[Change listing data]
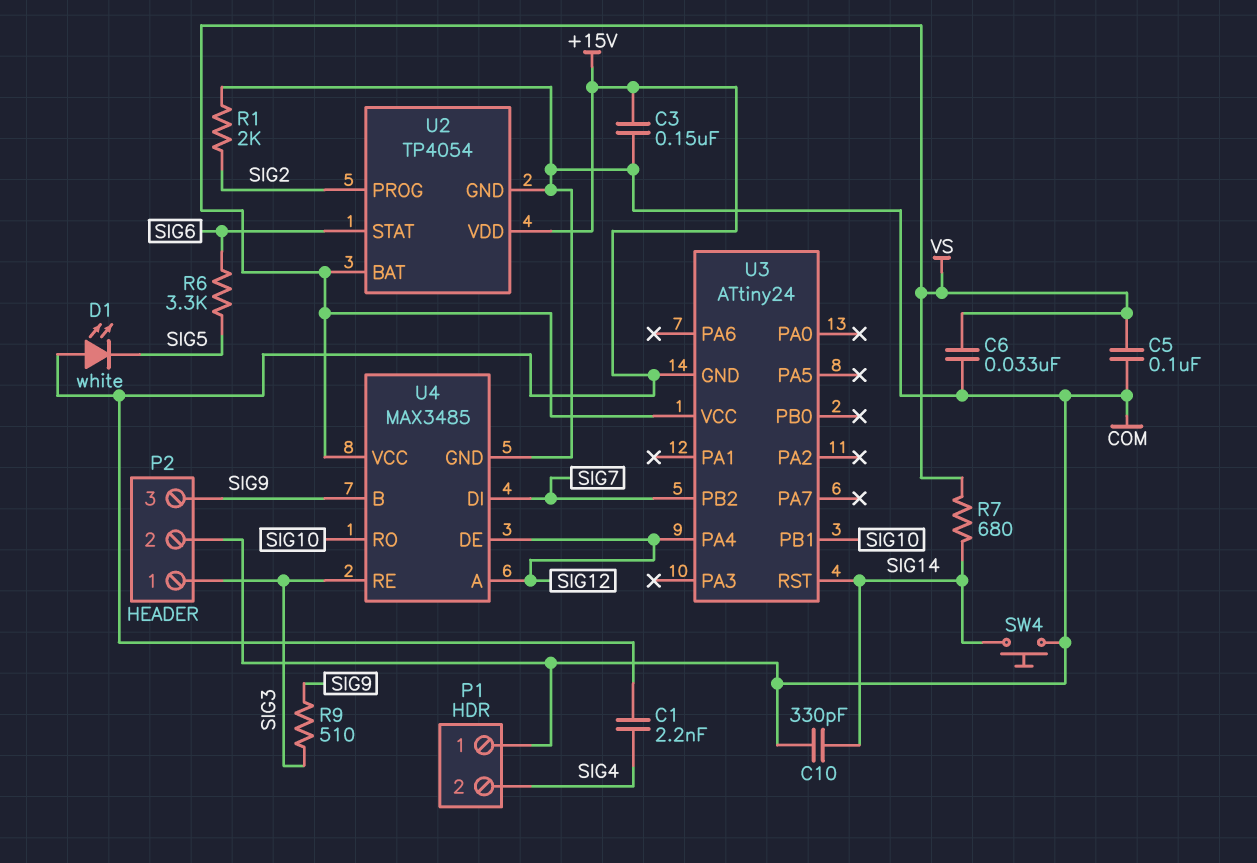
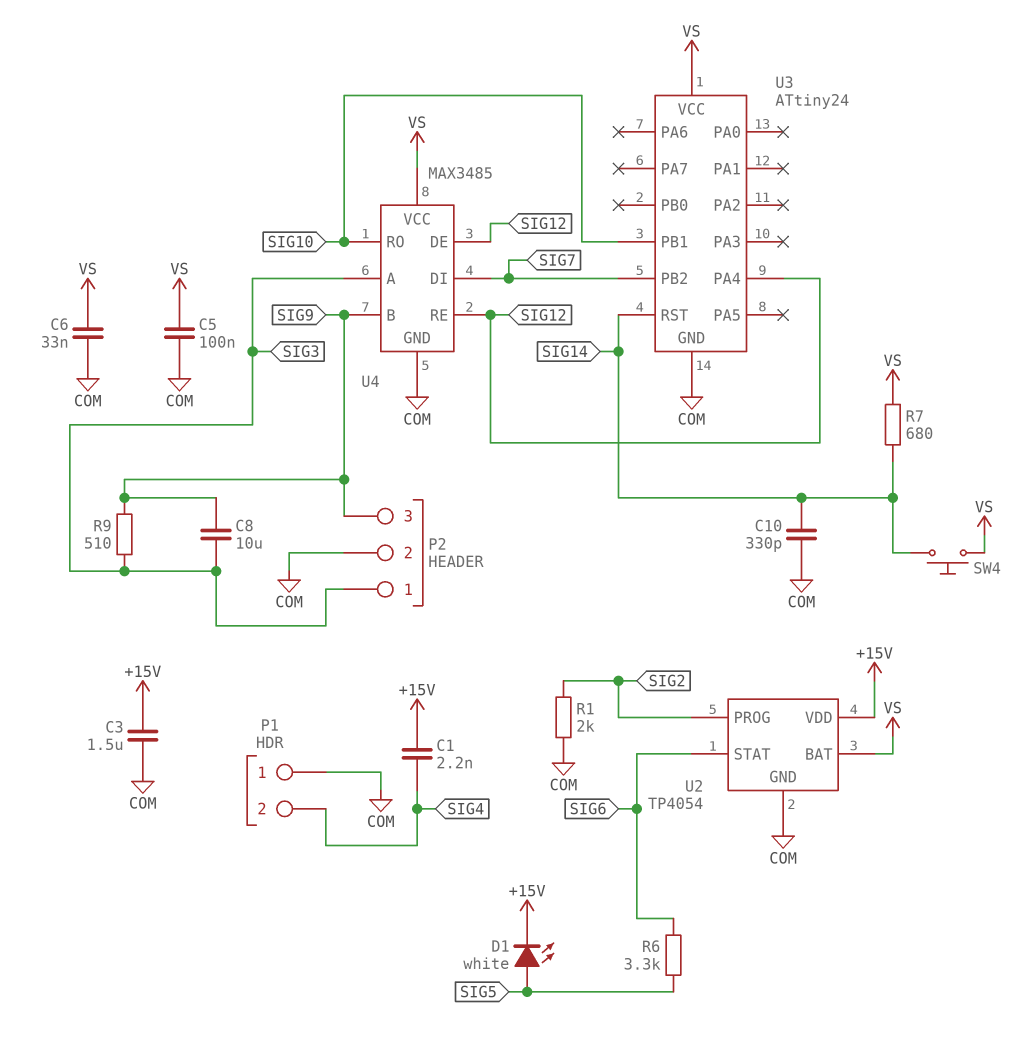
C3: 150nF (+15V, COM) -> 1.5uF (+15V, COM)
C8: none -> 10uF (SIG3, SIG9)
D1: LED white (A +15V, K SIG5) -> LED white (A SIG5, K +15V)
SW4: button (COM, SIG14) -> button (SIG14, VS)
U3 pin GND: +15V -> COM
U4 pin A: SIG12 -> SIG3
U4 pin RE: SIG3 -> SIG12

## ACTION ITEM
The records above should be reproduced exactly, with no pictures included.

## EXPECTED OUTPUT
C3: 150nF (+15V, COM) -> 1.5uF (+15V, COM)
C8: none -> 10uF (SIG3, SIG9)
D1: LED white (A +15V, K SIG5) -> LED white (A SIG5, K +15V)
SW4: button (COM, SIG14) -> button (SIG14, VS)
U3 pin GND: +15V -> COM
U4 pin A: SIG12 -> SIG3
U4 pin RE: SIG3 -> SIG12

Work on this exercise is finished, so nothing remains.